Exercise inputs:

-.-.-

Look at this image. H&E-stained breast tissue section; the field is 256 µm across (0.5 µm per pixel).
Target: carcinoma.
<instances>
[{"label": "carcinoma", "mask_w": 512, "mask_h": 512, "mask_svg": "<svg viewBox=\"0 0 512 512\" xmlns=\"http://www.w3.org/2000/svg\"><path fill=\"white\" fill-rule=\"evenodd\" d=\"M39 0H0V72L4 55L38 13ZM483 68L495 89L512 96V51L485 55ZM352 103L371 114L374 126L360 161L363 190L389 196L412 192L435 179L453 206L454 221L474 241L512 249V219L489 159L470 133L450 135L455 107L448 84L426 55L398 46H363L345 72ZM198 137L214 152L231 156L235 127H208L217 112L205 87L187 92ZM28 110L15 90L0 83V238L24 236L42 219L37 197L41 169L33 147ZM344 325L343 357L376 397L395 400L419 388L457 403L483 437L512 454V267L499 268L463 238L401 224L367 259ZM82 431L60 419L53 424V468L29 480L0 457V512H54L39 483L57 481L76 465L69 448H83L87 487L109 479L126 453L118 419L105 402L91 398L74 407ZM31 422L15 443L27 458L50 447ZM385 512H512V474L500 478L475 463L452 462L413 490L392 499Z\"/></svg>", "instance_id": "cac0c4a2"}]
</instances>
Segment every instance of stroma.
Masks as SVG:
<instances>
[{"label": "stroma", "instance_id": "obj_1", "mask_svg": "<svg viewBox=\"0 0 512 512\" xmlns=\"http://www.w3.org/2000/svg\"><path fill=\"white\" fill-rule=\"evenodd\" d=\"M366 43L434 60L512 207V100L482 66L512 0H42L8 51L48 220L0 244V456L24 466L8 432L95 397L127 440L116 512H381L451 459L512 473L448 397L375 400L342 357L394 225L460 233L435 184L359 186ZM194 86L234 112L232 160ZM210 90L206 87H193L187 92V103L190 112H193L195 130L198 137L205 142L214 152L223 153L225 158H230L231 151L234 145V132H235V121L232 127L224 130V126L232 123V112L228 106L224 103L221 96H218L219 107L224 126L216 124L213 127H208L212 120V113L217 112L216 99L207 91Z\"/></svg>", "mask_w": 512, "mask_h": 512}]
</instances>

-.-.-

Aim of the exercise: Retype all the records, matching them exactly.

Finished answer:
Look at this image. H&E-stained breast tissue section; the field is 256 µm across (0.5 µm per pixel).
Target: carcinoma.
<instances>
[{"label": "carcinoma", "mask_w": 512, "mask_h": 512, "mask_svg": "<svg viewBox=\"0 0 512 512\" xmlns=\"http://www.w3.org/2000/svg\"><path fill=\"white\" fill-rule=\"evenodd\" d=\"M39 0H0V72L4 55L38 13ZM483 68L495 89L512 96V51L485 55ZM352 103L371 114L374 126L360 161L363 190L389 196L412 192L435 179L453 206L454 221L474 241L512 249V219L489 159L470 133L450 135L455 107L448 84L426 55L398 46H363L345 72ZM198 137L214 152L231 156L235 127H208L217 112L205 87L187 92ZM28 110L15 90L0 83V238L24 236L42 219L37 197L41 169L33 147ZM344 325L343 357L376 397L395 400L419 388L457 403L483 437L512 454V267L499 268L463 238L401 224L367 259ZM82 431L60 419L53 424V468L29 480L0 457V512H54L39 483L57 481L76 465L69 448H83L87 487L109 479L126 453L118 419L105 402L91 398L74 407ZM31 422L15 443L27 458L50 447ZM385 512H512V474L500 478L475 463L452 462L413 490L392 499Z\"/></svg>", "instance_id": "cac0c4a2"}]
</instances>
Segment every instance of stroma.
Masks as SVG:
<instances>
[{"label": "stroma", "instance_id": "obj_1", "mask_svg": "<svg viewBox=\"0 0 512 512\" xmlns=\"http://www.w3.org/2000/svg\"><path fill=\"white\" fill-rule=\"evenodd\" d=\"M366 43L434 60L512 207V100L482 66L512 0H42L8 51L48 220L0 244V456L24 466L8 432L95 397L127 440L116 512H381L451 459L512 473L448 397L375 400L342 357L394 225L460 233L435 184L359 186ZM194 86L234 112L232 160ZM210 90L206 87H193L187 92V103L190 112H193L195 130L198 137L205 142L214 152L223 153L225 158H230L231 151L234 145V132H235V121L232 127L224 130V126L232 123V112L228 106L224 103L221 96H218L219 107L224 126L216 124L213 127H208L212 120V113L217 112L216 99L207 91Z\"/></svg>", "mask_w": 512, "mask_h": 512}]
</instances>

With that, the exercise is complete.